THE TASK: Pick out and copy every line of the data below that contains the string "kern", matching case exactly.

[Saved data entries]
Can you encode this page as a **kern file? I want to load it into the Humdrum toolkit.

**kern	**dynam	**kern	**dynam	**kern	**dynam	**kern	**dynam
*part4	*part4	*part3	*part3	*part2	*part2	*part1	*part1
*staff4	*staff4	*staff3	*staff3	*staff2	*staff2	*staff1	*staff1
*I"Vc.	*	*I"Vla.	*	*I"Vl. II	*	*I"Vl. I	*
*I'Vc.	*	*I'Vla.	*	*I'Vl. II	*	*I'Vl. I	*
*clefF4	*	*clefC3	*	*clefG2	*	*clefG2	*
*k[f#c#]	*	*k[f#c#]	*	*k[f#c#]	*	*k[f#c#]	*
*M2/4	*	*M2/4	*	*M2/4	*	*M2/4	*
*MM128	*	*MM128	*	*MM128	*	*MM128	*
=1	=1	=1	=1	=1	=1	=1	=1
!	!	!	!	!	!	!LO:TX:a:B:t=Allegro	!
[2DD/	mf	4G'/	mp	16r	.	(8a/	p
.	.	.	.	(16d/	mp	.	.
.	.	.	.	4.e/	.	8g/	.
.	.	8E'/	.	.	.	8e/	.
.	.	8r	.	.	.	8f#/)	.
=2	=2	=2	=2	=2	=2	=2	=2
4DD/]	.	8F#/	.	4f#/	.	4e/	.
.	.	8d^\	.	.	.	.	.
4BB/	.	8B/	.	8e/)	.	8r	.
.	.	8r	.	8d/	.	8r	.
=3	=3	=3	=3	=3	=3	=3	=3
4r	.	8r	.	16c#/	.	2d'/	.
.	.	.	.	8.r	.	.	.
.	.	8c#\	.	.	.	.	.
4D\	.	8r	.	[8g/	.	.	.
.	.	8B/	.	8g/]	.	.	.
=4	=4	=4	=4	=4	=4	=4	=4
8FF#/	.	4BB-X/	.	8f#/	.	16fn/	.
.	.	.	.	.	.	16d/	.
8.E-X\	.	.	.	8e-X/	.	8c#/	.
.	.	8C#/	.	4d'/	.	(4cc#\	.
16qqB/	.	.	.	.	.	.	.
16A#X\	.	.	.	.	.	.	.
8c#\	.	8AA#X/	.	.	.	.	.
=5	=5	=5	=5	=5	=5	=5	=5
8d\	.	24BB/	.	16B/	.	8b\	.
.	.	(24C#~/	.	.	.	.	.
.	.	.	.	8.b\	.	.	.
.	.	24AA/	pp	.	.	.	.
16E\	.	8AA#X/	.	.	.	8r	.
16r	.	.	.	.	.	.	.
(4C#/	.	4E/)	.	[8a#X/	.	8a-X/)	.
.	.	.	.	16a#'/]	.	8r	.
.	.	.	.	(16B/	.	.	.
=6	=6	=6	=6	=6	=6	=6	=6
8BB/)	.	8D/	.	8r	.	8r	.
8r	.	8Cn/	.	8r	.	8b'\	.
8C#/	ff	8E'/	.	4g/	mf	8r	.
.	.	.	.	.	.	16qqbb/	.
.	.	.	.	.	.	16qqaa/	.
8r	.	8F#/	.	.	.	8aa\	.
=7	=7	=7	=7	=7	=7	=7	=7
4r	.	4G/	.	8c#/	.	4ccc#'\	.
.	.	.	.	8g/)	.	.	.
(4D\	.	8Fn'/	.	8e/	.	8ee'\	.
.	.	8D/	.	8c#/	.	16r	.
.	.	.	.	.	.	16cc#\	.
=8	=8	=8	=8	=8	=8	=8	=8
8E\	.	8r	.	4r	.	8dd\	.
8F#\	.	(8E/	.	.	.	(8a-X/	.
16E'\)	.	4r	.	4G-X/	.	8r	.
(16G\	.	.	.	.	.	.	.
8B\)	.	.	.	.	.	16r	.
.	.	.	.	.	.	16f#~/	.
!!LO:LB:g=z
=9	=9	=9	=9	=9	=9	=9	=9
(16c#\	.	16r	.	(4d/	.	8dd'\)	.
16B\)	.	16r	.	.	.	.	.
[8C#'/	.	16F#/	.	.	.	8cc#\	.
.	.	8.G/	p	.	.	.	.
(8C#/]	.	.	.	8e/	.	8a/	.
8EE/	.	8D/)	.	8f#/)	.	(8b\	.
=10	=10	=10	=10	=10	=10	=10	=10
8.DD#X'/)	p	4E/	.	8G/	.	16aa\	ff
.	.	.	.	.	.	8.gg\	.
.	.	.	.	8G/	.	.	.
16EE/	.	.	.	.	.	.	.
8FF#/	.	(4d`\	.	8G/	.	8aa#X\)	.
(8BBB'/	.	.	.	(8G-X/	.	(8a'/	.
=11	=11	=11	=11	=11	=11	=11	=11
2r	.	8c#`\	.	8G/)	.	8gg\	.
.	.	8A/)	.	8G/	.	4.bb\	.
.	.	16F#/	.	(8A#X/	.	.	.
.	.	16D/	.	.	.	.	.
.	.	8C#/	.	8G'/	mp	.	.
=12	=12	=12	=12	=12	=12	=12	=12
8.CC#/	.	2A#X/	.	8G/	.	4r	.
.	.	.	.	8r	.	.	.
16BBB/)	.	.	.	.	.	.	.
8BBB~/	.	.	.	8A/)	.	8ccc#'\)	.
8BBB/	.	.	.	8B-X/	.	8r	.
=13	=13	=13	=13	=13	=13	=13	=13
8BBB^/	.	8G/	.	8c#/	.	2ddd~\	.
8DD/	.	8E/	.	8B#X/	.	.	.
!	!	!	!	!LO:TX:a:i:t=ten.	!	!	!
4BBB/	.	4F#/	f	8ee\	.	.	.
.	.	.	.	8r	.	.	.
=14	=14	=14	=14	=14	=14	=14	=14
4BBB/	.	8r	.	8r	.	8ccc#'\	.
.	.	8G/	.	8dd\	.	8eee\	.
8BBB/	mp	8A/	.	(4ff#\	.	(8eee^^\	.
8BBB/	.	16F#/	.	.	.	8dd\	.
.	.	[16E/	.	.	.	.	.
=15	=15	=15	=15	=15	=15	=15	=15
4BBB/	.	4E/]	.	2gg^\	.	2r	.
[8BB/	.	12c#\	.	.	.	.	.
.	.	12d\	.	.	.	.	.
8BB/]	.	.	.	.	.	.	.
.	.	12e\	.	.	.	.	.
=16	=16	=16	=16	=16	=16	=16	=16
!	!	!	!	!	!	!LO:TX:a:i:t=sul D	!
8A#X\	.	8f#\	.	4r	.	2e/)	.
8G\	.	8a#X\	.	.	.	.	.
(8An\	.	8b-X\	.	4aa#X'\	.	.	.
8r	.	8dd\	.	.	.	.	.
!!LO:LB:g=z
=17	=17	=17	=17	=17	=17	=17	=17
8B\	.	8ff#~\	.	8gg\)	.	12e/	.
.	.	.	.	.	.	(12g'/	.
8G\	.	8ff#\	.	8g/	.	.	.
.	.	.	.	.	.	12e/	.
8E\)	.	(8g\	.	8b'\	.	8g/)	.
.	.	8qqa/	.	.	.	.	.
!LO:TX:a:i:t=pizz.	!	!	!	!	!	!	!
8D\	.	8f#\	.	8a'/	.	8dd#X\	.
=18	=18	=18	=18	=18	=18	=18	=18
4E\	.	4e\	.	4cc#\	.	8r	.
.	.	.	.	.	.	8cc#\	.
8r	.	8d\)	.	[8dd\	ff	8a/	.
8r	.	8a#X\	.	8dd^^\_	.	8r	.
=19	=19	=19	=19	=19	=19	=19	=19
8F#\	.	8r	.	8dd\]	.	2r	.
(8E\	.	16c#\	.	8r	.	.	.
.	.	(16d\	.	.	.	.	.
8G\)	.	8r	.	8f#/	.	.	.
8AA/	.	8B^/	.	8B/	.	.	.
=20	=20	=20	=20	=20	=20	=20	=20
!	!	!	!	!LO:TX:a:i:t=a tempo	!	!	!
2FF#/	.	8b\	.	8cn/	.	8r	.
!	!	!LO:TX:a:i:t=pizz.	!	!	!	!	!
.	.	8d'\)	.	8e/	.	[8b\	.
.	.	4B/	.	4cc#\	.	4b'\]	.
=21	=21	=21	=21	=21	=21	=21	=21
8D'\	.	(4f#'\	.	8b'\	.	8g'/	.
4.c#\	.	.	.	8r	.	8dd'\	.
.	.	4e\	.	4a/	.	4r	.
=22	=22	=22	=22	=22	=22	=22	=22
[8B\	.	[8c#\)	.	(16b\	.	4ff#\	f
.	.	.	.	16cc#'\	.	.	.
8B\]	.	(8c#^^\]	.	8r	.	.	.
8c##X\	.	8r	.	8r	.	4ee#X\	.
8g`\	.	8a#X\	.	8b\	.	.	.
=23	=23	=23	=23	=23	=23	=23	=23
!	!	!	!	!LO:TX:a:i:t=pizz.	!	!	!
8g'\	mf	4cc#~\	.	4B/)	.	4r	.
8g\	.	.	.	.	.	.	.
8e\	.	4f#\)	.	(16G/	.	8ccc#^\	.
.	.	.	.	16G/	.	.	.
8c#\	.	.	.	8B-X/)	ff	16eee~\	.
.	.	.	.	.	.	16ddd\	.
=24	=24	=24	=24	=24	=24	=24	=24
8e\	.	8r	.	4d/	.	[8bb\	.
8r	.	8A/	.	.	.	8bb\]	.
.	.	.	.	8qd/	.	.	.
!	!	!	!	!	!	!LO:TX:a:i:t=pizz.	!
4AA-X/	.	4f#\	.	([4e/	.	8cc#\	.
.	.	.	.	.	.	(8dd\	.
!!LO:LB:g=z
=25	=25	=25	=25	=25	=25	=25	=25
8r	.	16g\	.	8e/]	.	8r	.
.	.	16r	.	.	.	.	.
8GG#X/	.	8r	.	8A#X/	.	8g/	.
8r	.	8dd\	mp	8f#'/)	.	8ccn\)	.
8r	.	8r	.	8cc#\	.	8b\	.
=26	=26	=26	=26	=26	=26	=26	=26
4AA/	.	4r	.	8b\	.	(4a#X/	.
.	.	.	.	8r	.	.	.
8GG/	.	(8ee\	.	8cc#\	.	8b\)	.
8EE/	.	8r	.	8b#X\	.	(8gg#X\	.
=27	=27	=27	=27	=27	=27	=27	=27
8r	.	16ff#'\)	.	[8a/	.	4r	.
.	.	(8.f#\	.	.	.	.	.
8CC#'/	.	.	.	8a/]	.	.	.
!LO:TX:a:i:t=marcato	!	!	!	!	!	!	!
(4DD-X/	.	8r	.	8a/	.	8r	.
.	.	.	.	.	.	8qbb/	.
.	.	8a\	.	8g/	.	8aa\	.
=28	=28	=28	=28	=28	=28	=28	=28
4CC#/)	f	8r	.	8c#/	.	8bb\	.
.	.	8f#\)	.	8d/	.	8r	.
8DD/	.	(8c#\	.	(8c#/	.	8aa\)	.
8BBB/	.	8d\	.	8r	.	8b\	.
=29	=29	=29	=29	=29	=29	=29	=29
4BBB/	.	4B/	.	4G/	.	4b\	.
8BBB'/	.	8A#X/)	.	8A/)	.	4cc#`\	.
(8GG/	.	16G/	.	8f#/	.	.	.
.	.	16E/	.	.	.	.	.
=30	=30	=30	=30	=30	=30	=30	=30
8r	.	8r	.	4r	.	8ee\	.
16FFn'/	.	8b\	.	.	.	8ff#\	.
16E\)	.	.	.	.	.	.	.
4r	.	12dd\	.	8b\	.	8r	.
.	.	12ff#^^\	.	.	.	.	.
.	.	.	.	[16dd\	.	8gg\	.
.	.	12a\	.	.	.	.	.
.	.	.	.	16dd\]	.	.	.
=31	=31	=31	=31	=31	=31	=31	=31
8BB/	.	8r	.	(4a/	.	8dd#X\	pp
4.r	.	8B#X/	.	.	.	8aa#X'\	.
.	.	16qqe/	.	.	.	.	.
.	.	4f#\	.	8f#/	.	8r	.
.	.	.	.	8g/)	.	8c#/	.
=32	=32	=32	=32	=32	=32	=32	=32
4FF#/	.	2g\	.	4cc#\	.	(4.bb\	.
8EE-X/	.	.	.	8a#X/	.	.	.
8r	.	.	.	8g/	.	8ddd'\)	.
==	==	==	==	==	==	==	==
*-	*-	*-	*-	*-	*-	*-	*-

FINAL ANSWER:
Can you encode this page as a **kern file? I want to load it into the Humdrum toolkit.
**kern	**dynam	**kern	**dynam	**kern	**dynam	**kern	**dynam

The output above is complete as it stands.